===== The data =====
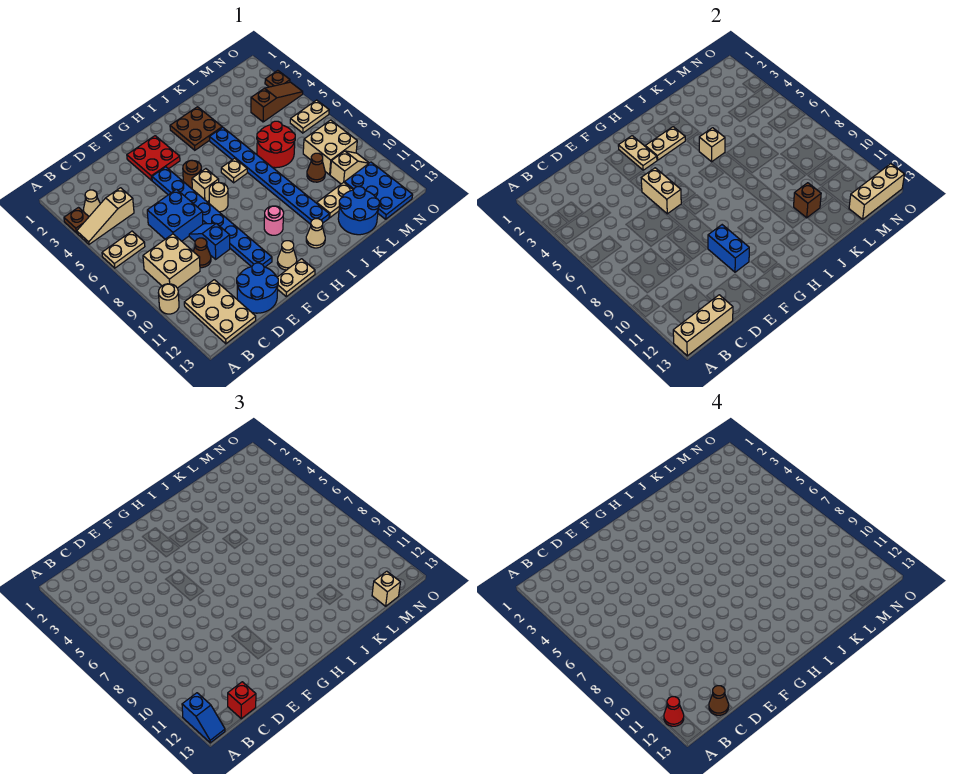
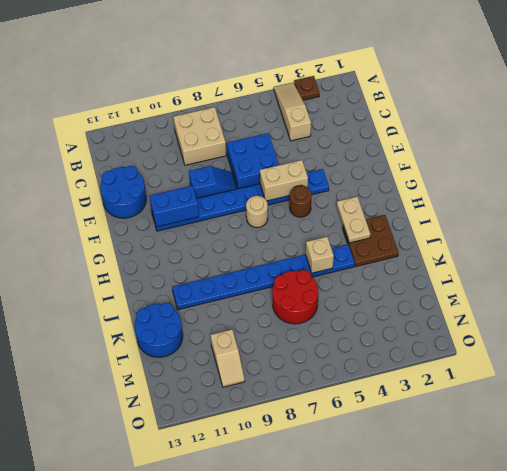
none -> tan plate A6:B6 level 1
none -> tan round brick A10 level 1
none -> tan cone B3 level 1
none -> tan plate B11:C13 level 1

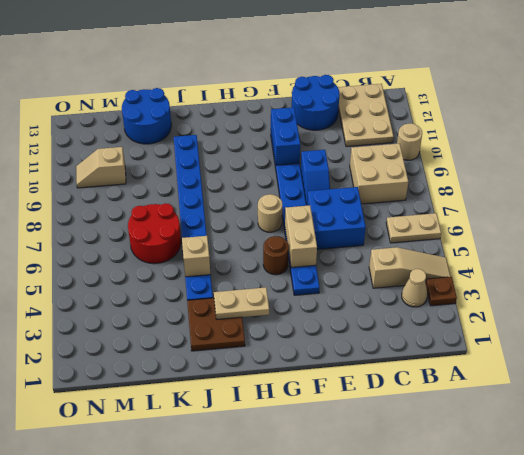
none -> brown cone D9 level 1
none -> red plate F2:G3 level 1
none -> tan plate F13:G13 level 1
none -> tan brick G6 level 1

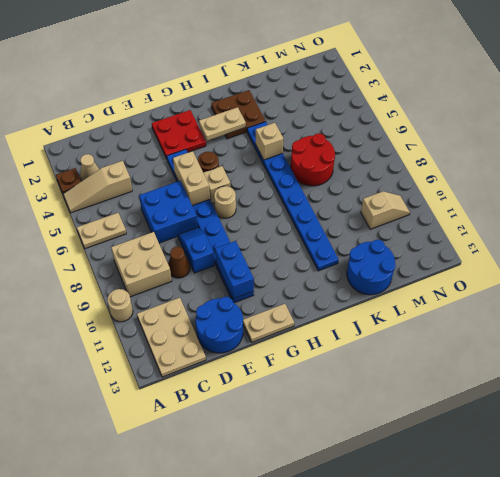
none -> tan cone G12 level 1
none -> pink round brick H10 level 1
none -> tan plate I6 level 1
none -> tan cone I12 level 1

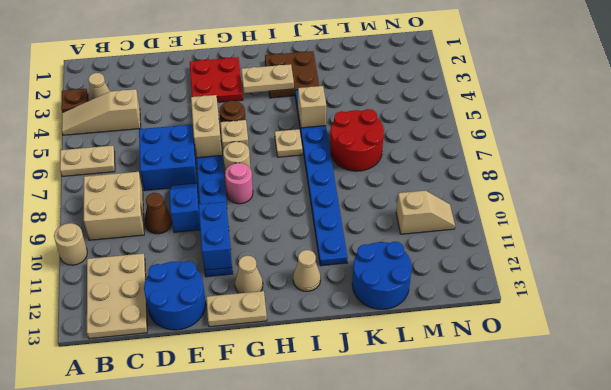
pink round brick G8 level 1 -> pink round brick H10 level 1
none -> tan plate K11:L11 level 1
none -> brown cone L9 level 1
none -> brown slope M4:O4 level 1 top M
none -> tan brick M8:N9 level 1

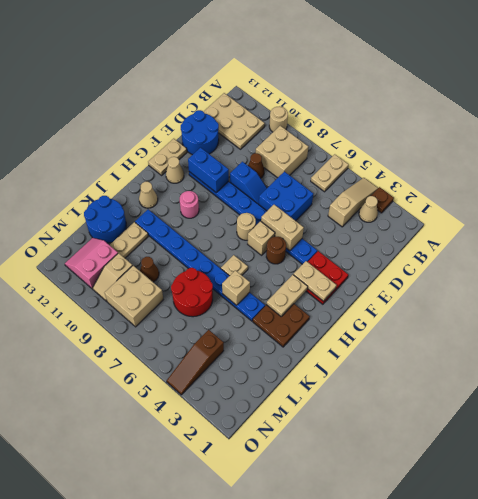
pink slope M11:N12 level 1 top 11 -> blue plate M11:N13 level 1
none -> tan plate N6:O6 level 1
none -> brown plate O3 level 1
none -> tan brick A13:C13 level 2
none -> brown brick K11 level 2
=====
— Required action —
Only the lines from the one holding "pink slope M11:N12" to the end of the material are wanted, each transcribed exactly.

— Result for this task —
pink slope M11:N12 level 1 top 11 -> blue plate M11:N13 level 1
none -> tan plate N6:O6 level 1
none -> brown plate O3 level 1
none -> tan brick A13:C13 level 2
none -> brown brick K11 level 2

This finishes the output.